++++ Material for the task ++++
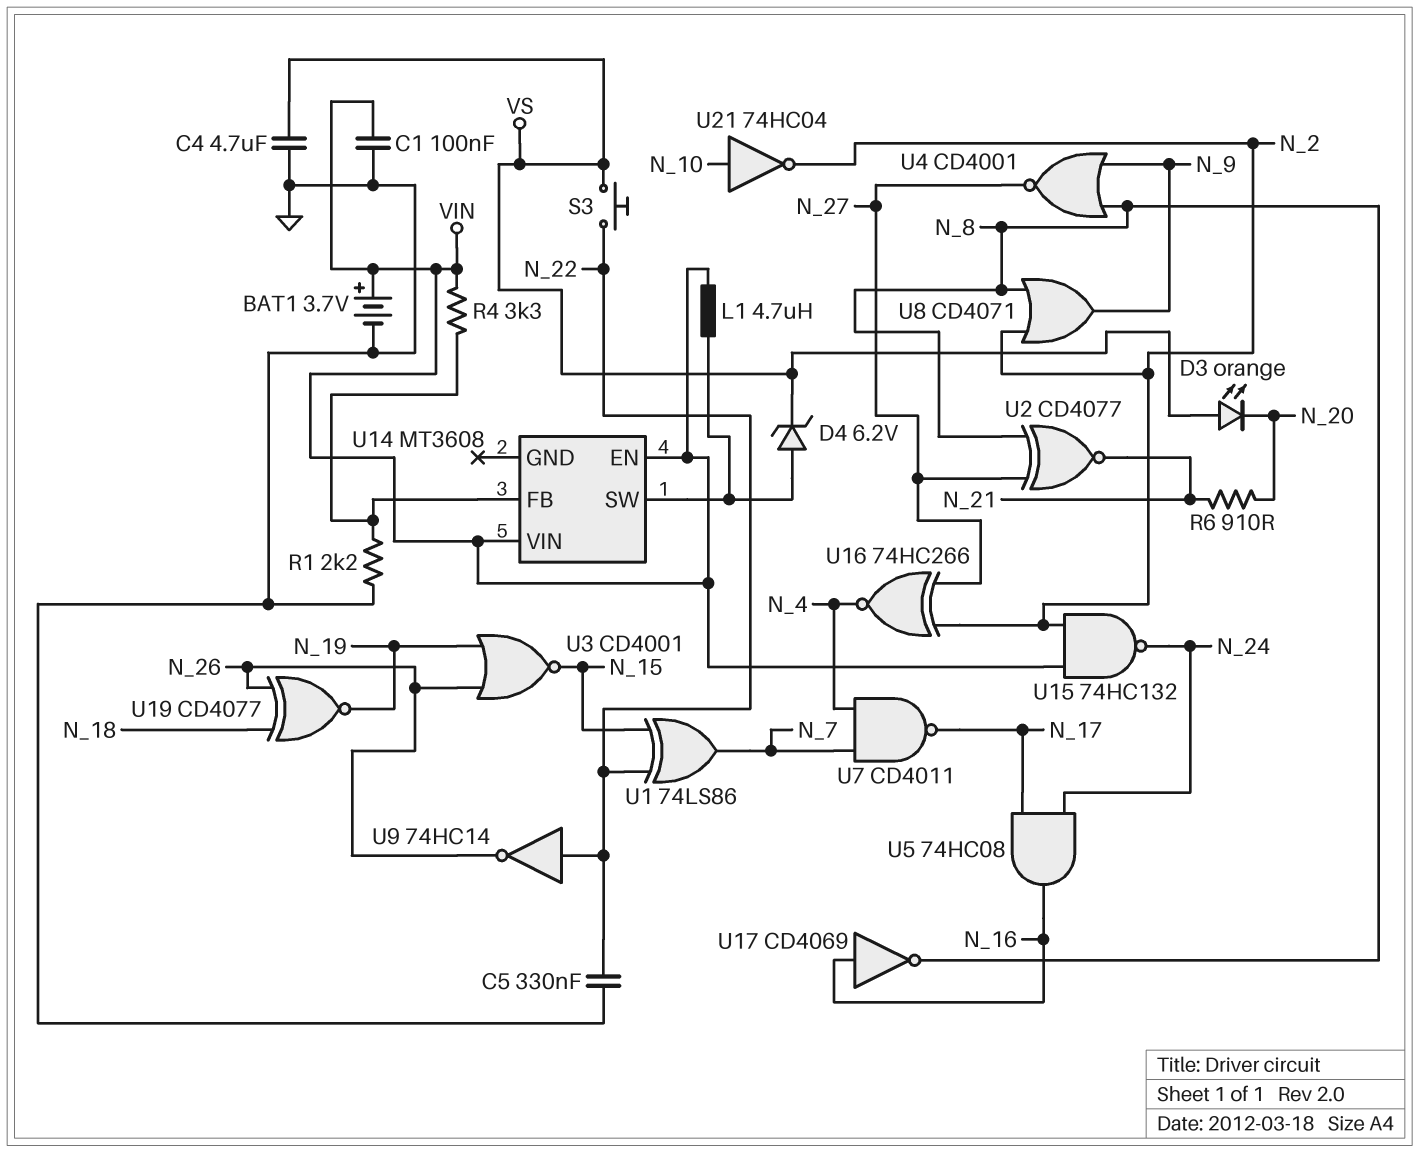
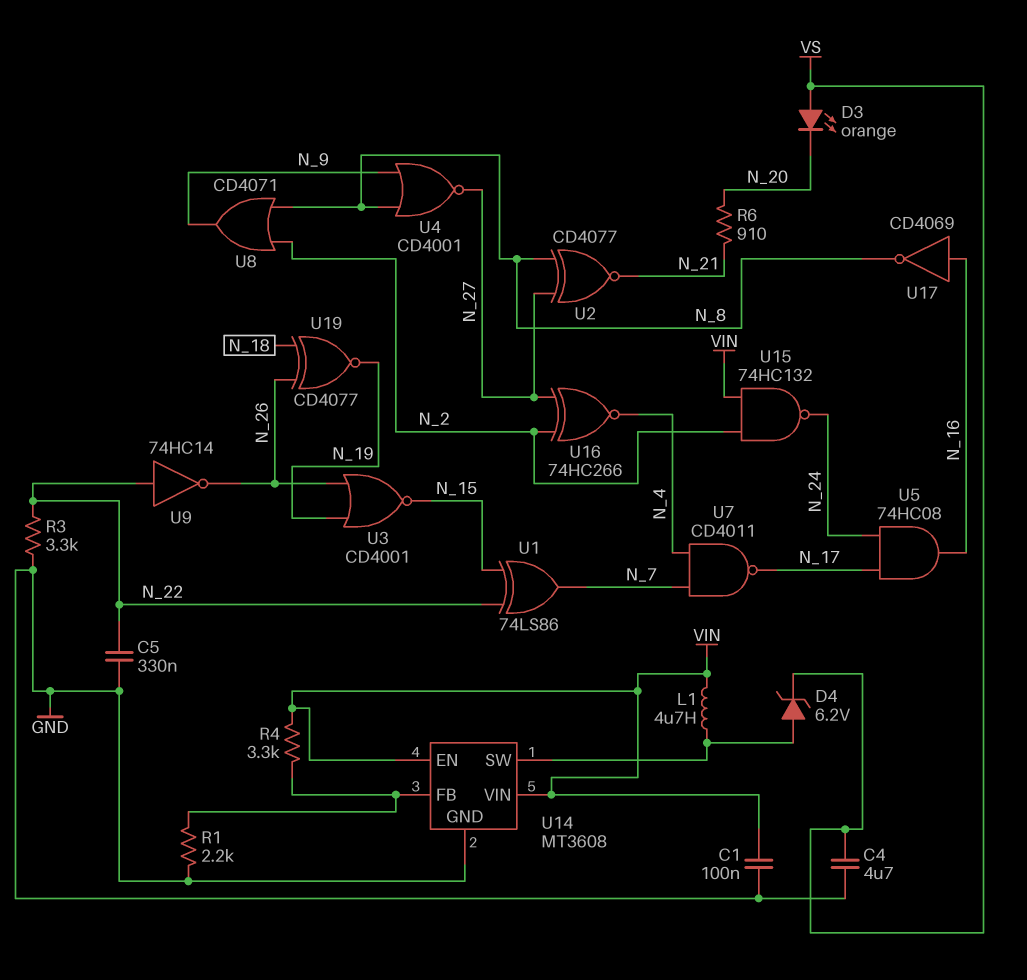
BAT1: 3.7V (plus VIN, minus GND) -> none
R3: none -> 3.3k (GND, N_22)
S3: button (N_22, VS) -> none
U14 pin GND: none -> GND
U21: NOT 74HC04 (in N_10, out N_2) -> none

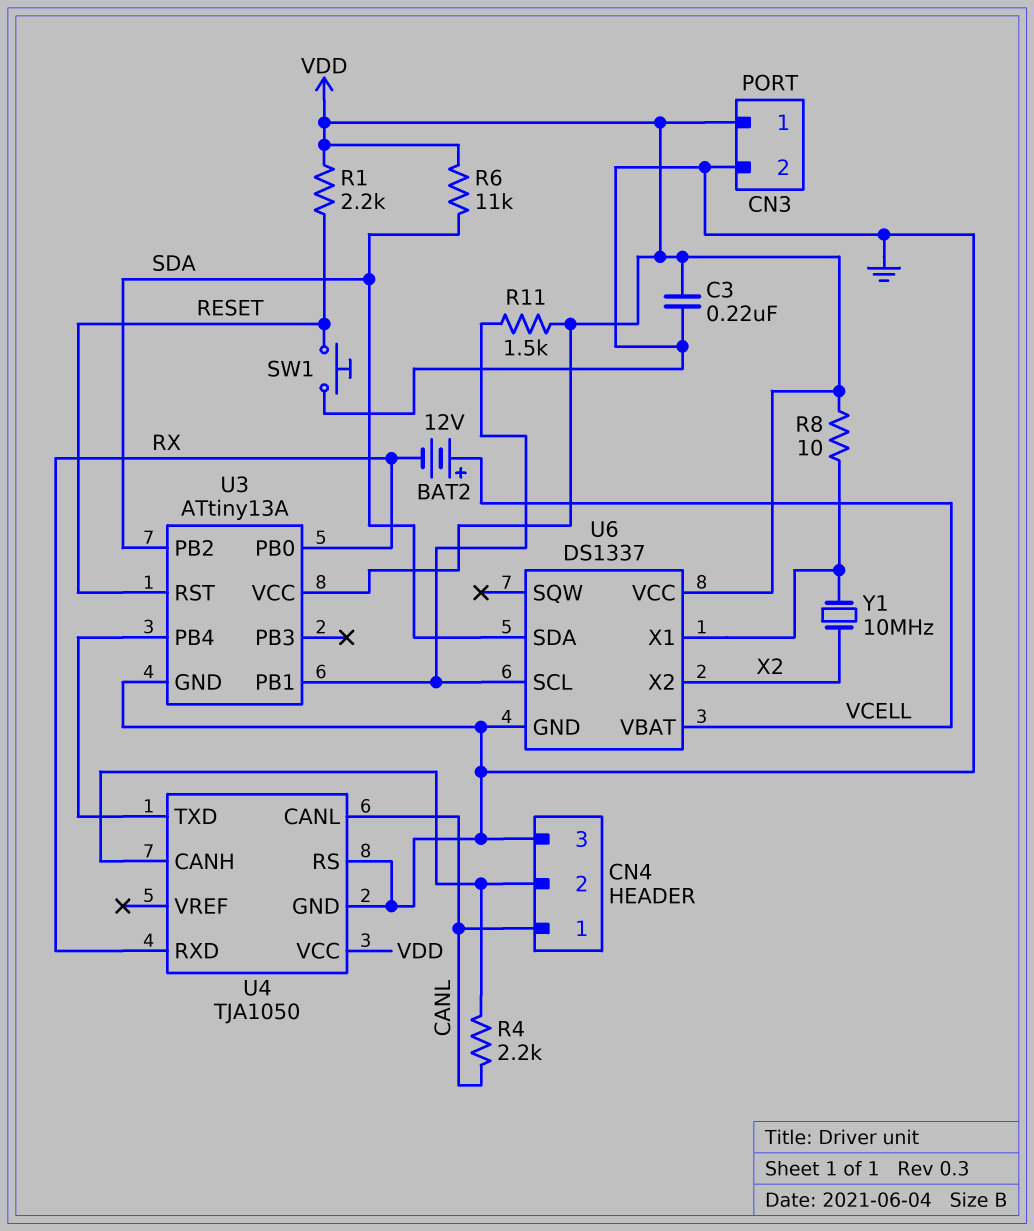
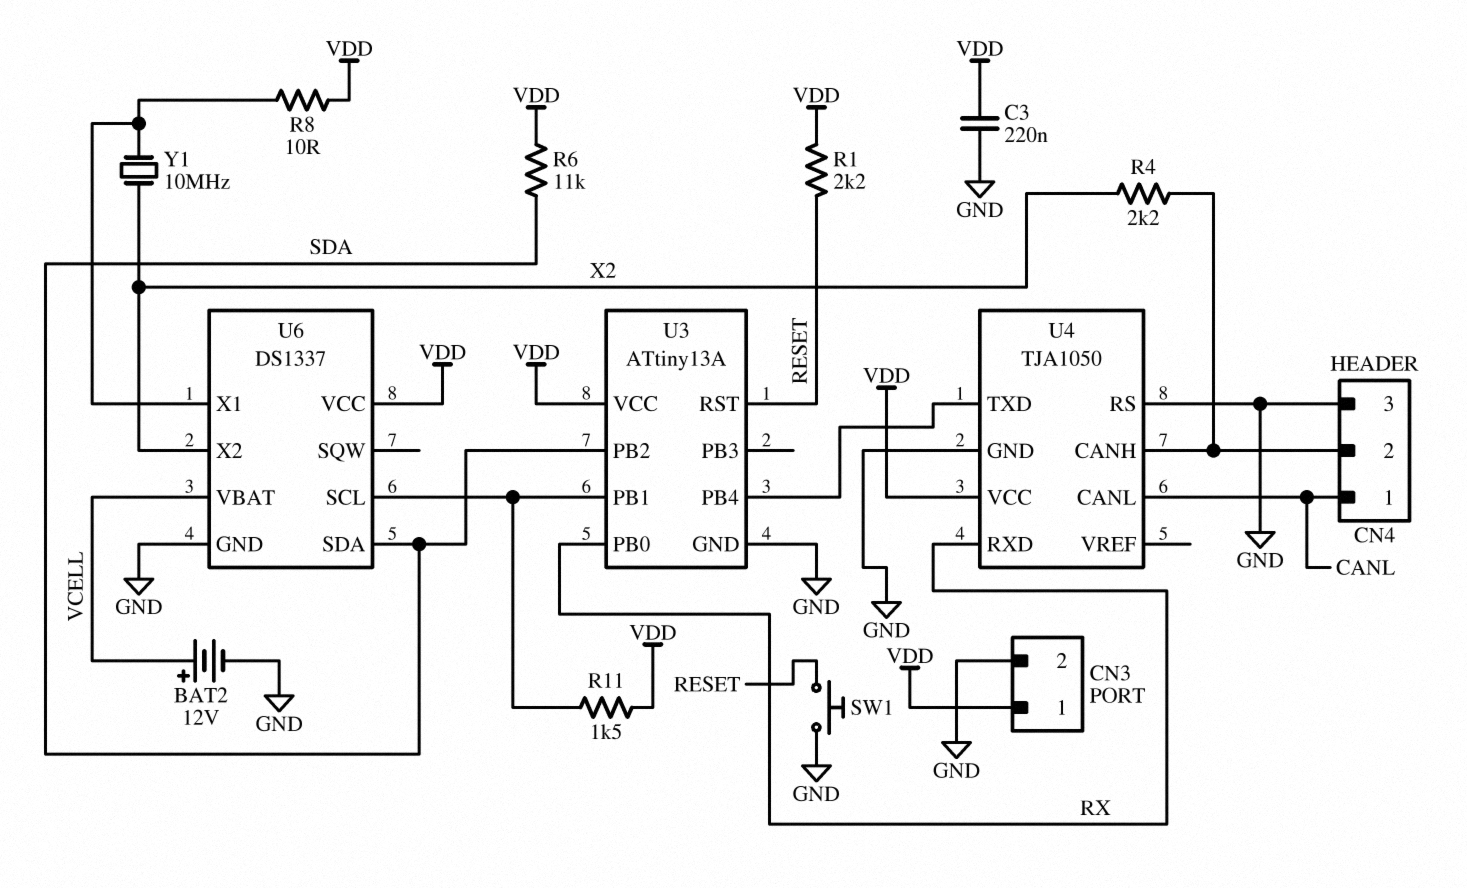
BAT2: 12V (plus VCELL, minus RX) -> 12V (plus VCELL, minus GND)
R4: 2.2k (CANL, CN4/2) -> 2.2k (CN4/2, X2)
++++
▶ Work order: Find the word "plus" in the entries and show each line where it is found.

▶ Written response:
BAT1: 3.7V (plus VIN, minus GND) -> none
BAT2: 12V (plus VCELL, minus RX) -> 12V (plus VCELL, minus GND)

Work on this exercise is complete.